[Stored dataset items]

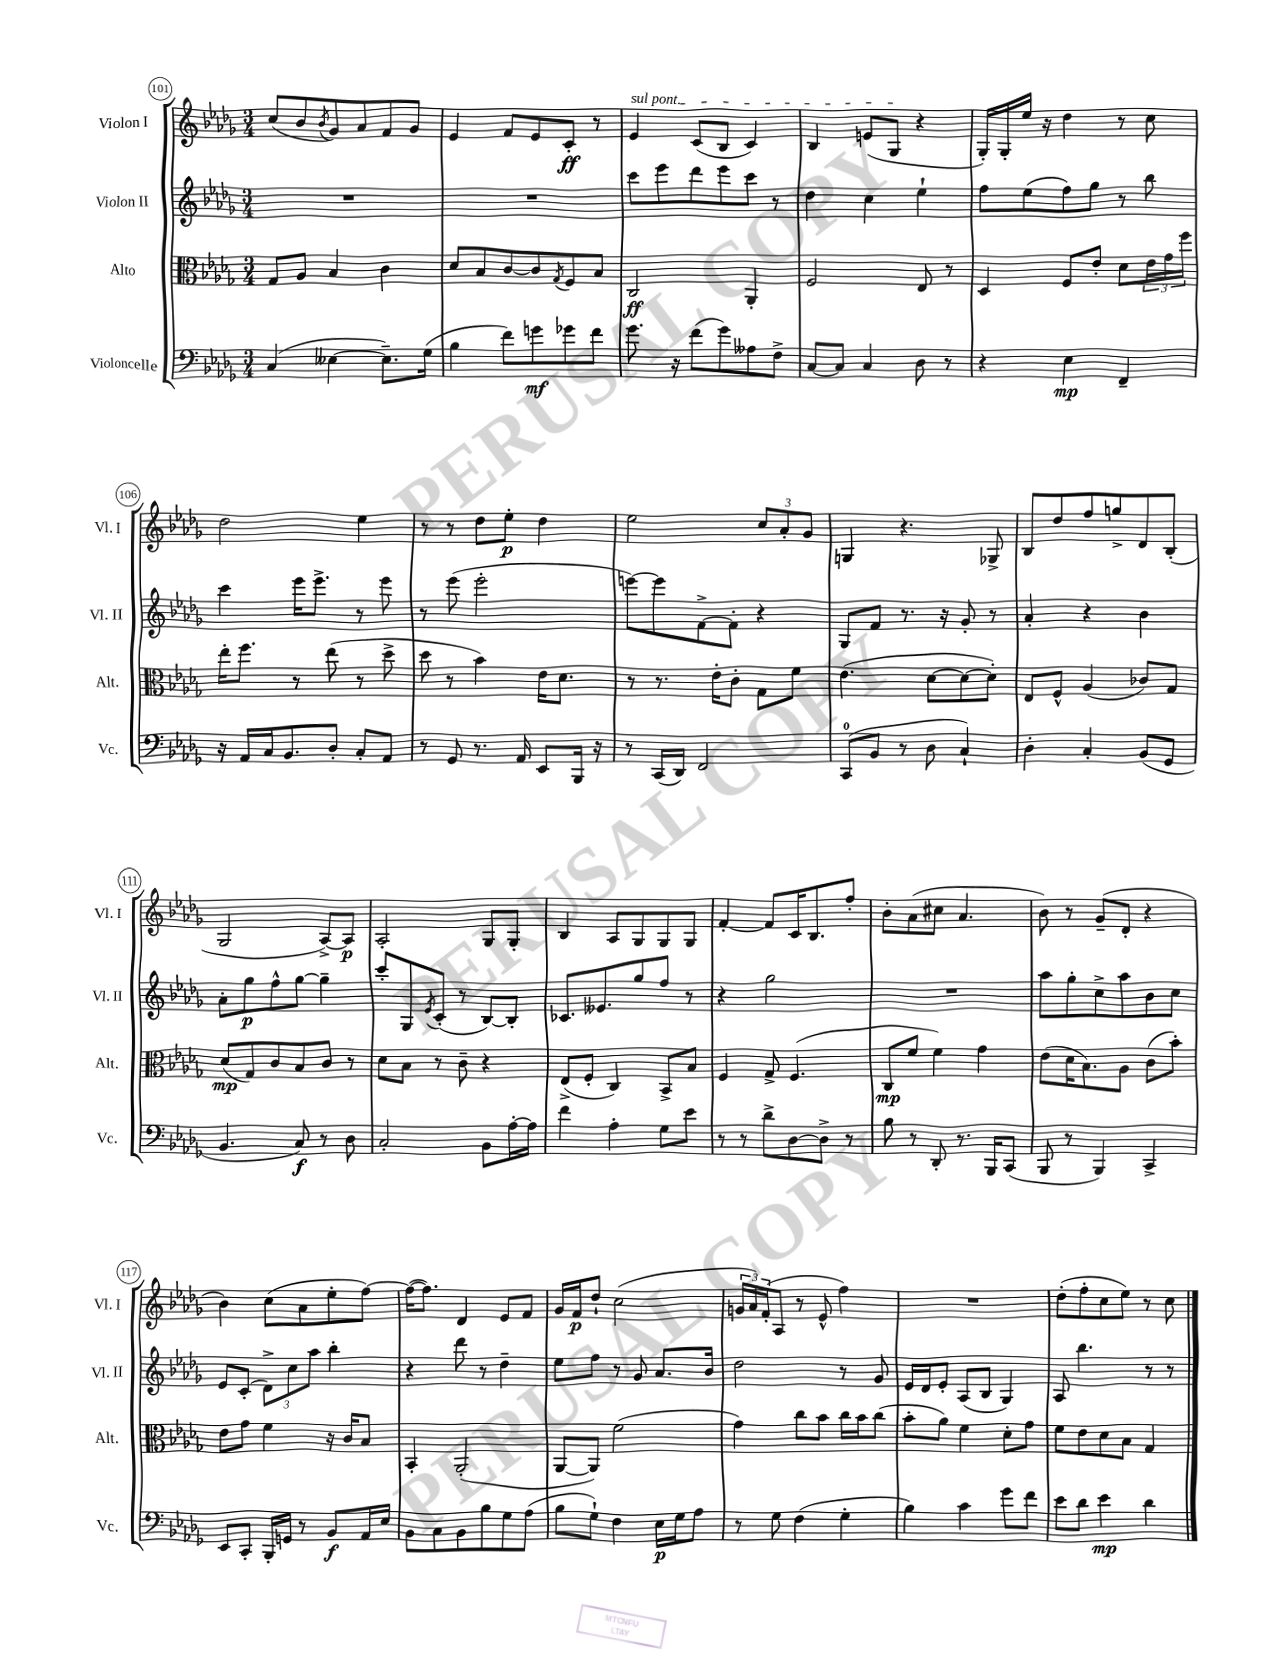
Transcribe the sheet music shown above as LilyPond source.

<<
\new StaffGroup <<
\new Staff = "s0" \with { instrumentName = "Violon I" shortInstrumentName = "Vl. I" } {
    \clef treble \key des \major \numericTimeSignature \time 3/4
    c''8( bes'8 \acciaccatura { bes'8 } ges'8) aes'8 f'8 ges'8 |
    ees'4 f'8 ees'8 c'8-.\ff r8 |
    \once \override TextSpanner.bound-details.left.text = \markup { \italic "sul pont." } ees'4\startTextSpan c'8( bes8 c'4) |
    bes4 e'8( ges8\stopTextSpan r4 |
    ges16-.) ges16-. ees''16 r16 des''4 r8 c''8 |
    des''2 ees''4 |
    r8 r8 des''8 ees''8-.\p des''4 |
    ees''2 \tuplet 3/2 { c''8 aes'8-. ges'8 } |
    g4 r4. ges8-> |
    bes8 des''8 f''8 g''8-> des'8 bes8-.( |
    ges2 aes8~->) aes8\p |
    aes2-. ges8 ges8-. |
    bes4 aes8 ges8 ges8 ges8 |
    f'4~-. f'8 c'16 bes8. f''8-. |
    bes'8-. aes'8( cis''8 aes'4. |
    bes'8) r8 ges'8--( des'8-. r4 |
    bes'4) c''8( aes'8 ees''8-. f''8~) |
    f''16~( f''8.) des'4 ees'8 f'8 |
    ges'16 f'16\p des''8-! c''2( |
    \tuplet 3/2 { g'16 aes'16) f'16-.( } aes8 r8 ees'8-^ f''4) |
    R2. |
    des''8-.( f''8-. c''8 ees''8) r8 c''8 \bar "|." |
}
\new Staff = "s1" \with { instrumentName = "Violon II" shortInstrumentName = "Vl. II" } {
    \clef treble \key des \major \numericTimeSignature \time 3/4
    R2. |
    R2. |
    c'''8 ees'''8 des'''8 ees'''8 c'''8 r8 |
    des''4 c''4 ees''4-! |
    f''8 ees''8( f''8) ges''8 r8 bes''8 |
    c'''4 ees'''16 ees'''8.-> r8 ees'''8 |
    r8 ees'''8( ees'''2-. |
    e'''8~) e'''8 f'8~-> f'8-. r4 |
    ges8 f'8 r8. r16 ges'8-. r8 |
    aes'4-. r4 bes'4 |
    aes'8-. ges''8\p f''8-^ ges''8~ ges''4-- |
    c'''8-. ges8 \acciaccatura { ees'8 } c'8-.( r8 bes8~) bes8-. |
    ces'8. eeses'8. ges''8 f''8 r8 |
    r4 ges''2 |
    R2. |
    aes''8 ges''8-. c''8-> aes''8 bes'8 c''8 |
    ees'8 c'8-.( \tuplet 3/2 { des'8->) c''8 aes''8 } bes''4-. |
    r4 des'''8 r8 des''4-- |
    ees''8 f''8 r8 ges'8 aes'8. bes'16 |
    des''2 r8 ges'8 |
    ees'16 des'16 ees'8-. aes8( bes8 ges4) |
    aes8 bes''4. r8 r8 \bar "|." |
}
\new Staff = "s2" \with { instrumentName = "Alto" shortInstrumentName = "Alt." } {
    \clef alto \key des \major \numericTimeSignature \time 3/4
    ges8 aes8 bes4 c'4 |
    des'8 bes8 c'8~ c'8 \acciaccatura { ges8 } f8 bes8 |
    c2\ff aes,4-. |
    f2 ees8 r8 |
    des4 f8 ees'8-. des'8 \tuplet 3/2 { ees'16 ges'16 f''16 } |
    ees''16-. f''8. r8 ees''8( r8 des''8-> |
    des''8 r8 bes'4) ees'16 des'8. |
    r8 r8. ees'16-. c'8-. ges8 f'8 |
    ees'4.( des'8~ des'8~ des'8-.) |
    ees8 f8-^ aes4( ces'8) ges8 |
    des'8\mp( ges8) c'8 bes8 c'8 r8 |
    des'8 bes8 r8 c'8-- r4 |
    ees8->( f8-. c4) bes,8-> bes8 |
    f4 ges8-> f4.( |
    c8\mp f'8 f'4) ges'4 |
    ees'8( des'16 bes8.) aes8 c'8( bes'8-.) |
    ees'8 ges'8 f'4 r16 c'16 bes8 |
    bes,4-. aes,2-.( |
    aes,8~ aes,8) f'2( |
    ges'4) c''8 bes'8 c''16 bes'16 c''8( |
    bes'8-. aes'8) f'4 des'8-. ges'8 |
    f'8 ees'8 des'8 bes8 ges4 \bar "|." |
}
\new Staff = "s3" \with { instrumentName = "Violoncelle" shortInstrumentName = "Vc." } {
    \clef bass \key des \major \numericTimeSignature \time 3/4
    c4( eeses4~ eeses8.--) ges16( |
    bes4 f'8) g'8\mf ges'8 f'8 |
    ges'8. r16 f'8( ges'8) aeses8 f8-> |
    c8~ c8 c4 des8 r8 |
    r4 ees4\mp f,4-- |
    r16 aes,16 c16 bes,8. des8-. c8-. aes,8 |
    r8 ges,8 r8. aes,16 ees,8 bes,,16 r16 |
    r8 c,16( des,16) f,2 |
    c,8-0( bes,8 r8 des8 c4-!) |
    des4-. c4-. bes,8( ges,8 |
    bes,4. c8\f) r8 des8 |
    c2-. bes,8 aes16~-. aes16 |
    f'4 aes4-. ges8 ees'8 |
    r8 r8 des'8-> des8~ des8-> r8 |
    bes8 r8 des,8-. r8. bes,,16 c,8( |
    bes,,8 r8 bes,,4) c,4-> |
    ees,8 c,8-. bes,,16-. g,16 r8 bes,8\f aes,16 ees16 |
    bes,8 c8 bes,8 bes8 ges8 aes8( |
    bes8 ges8-!) f4 ees16\p ges16 aes8 |
    r8 ges8 f4( ges4-. |
    bes4) c'4 ges'8 f'8 |
    ees'8 des'8 ees'4\mp des'4 \bar "|." |
}
>>
>>
\layout { \context { \Score currentBarNumber = #101 \override BarNumber.stencil = #(make-stencil-circler 0.1 0.3 ly:text-interface::print) } }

◆ TASK OBJECTIVE ◆
Copy out every line in the rows above that contains the string "with".

◆ COMPLETE RESPONSE ◆
\new Staff = "s0" \with { instrumentName = "Violon I" shortInstrumentName = "Vl. I" } {
\new Staff = "s1" \with { instrumentName = "Violon II" shortInstrumentName = "Vl. II" } {
\new Staff = "s2" \with { instrumentName = "Alto" shortInstrumentName = "Alt." } {
\new Staff = "s3" \with { instrumentName = "Violoncelle" shortInstrumentName = "Vc." } {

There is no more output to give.